%%
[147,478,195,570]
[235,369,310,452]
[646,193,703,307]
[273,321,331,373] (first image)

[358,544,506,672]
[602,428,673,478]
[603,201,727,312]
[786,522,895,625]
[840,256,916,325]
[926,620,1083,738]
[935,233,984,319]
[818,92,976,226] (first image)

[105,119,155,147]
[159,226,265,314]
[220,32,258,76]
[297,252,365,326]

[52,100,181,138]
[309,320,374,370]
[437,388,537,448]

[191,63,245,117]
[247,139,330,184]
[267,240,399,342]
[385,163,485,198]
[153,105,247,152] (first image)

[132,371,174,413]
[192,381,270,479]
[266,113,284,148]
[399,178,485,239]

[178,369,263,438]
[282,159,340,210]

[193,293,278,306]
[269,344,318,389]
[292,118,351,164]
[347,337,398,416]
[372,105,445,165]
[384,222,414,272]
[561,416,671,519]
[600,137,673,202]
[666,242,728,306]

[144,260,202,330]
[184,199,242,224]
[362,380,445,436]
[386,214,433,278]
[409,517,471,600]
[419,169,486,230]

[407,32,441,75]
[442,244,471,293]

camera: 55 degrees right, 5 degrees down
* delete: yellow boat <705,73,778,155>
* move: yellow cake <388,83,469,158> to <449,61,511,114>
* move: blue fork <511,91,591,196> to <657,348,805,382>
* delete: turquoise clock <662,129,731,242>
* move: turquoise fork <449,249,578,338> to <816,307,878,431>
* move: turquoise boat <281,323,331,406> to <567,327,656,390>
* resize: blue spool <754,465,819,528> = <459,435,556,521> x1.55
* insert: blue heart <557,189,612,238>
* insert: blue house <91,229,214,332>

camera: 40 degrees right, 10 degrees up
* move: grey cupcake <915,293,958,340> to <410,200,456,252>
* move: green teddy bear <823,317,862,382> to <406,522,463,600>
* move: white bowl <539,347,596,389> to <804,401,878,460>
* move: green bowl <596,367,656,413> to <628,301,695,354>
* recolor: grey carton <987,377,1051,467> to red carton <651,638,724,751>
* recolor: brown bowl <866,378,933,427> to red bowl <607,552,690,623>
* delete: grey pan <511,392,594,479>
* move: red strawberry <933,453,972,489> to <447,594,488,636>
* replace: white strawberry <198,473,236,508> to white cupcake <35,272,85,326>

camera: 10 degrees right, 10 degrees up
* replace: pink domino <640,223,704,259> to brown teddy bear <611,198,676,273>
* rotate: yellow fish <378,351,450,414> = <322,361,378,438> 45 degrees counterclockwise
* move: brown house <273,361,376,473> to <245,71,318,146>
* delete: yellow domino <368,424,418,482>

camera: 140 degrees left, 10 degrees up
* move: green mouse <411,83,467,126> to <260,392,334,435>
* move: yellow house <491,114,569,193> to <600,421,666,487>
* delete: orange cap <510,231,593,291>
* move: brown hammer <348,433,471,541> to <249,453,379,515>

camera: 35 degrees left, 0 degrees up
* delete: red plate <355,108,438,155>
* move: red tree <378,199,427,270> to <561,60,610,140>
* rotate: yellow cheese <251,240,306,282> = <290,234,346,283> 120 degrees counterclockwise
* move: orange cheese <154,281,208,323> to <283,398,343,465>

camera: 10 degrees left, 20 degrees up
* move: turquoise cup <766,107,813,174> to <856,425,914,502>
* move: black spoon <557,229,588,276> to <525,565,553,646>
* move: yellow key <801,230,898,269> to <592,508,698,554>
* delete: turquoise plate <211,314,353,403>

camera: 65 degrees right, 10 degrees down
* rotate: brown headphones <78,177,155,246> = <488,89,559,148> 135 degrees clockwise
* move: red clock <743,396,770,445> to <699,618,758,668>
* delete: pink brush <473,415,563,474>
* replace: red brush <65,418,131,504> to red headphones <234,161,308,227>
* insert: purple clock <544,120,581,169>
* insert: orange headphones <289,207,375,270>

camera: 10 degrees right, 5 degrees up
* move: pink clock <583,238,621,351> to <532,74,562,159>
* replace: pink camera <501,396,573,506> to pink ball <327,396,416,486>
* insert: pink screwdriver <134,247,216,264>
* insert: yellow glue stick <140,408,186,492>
%%
Exercise requirements — Would you print, exactly as written, every line above from the one holding "[235,369,310,452]" through the one holding "blue heart <557,189,612,238>", with both included and no other lines?

Written solution —
[235,369,310,452]
[646,193,703,307]
[273,321,331,373] (first image)

[358,544,506,672]
[602,428,673,478]
[603,201,727,312]
[786,522,895,625]
[840,256,916,325]
[926,620,1083,738]
[935,233,984,319]
[818,92,976,226] (first image)

[105,119,155,147]
[159,226,265,314]
[220,32,258,76]
[297,252,365,326]

[52,100,181,138]
[309,320,374,370]
[437,388,537,448]

[191,63,245,117]
[247,139,330,184]
[267,240,399,342]
[385,163,485,198]
[153,105,247,152] (first image)

[132,371,174,413]
[192,381,270,479]
[266,113,284,148]
[399,178,485,239]

[178,369,263,438]
[282,159,340,210]

[193,293,278,306]
[269,344,318,389]
[292,118,351,164]
[347,337,398,416]
[372,105,445,165]
[384,222,414,272]
[561,416,671,519]
[600,137,673,202]
[666,242,728,306]

[144,260,202,330]
[184,199,242,224]
[362,380,445,436]
[386,214,433,278]
[409,517,471,600]
[419,169,486,230]

[407,32,441,75]
[442,244,471,293]

camera: 55 degrees right, 5 degrees down
* delete: yellow boat <705,73,778,155>
* move: yellow cake <388,83,469,158> to <449,61,511,114>
* move: blue fork <511,91,591,196> to <657,348,805,382>
* delete: turquoise clock <662,129,731,242>
* move: turquoise fork <449,249,578,338> to <816,307,878,431>
* move: turquoise boat <281,323,331,406> to <567,327,656,390>
* resize: blue spool <754,465,819,528> = <459,435,556,521> x1.55
* insert: blue heart <557,189,612,238>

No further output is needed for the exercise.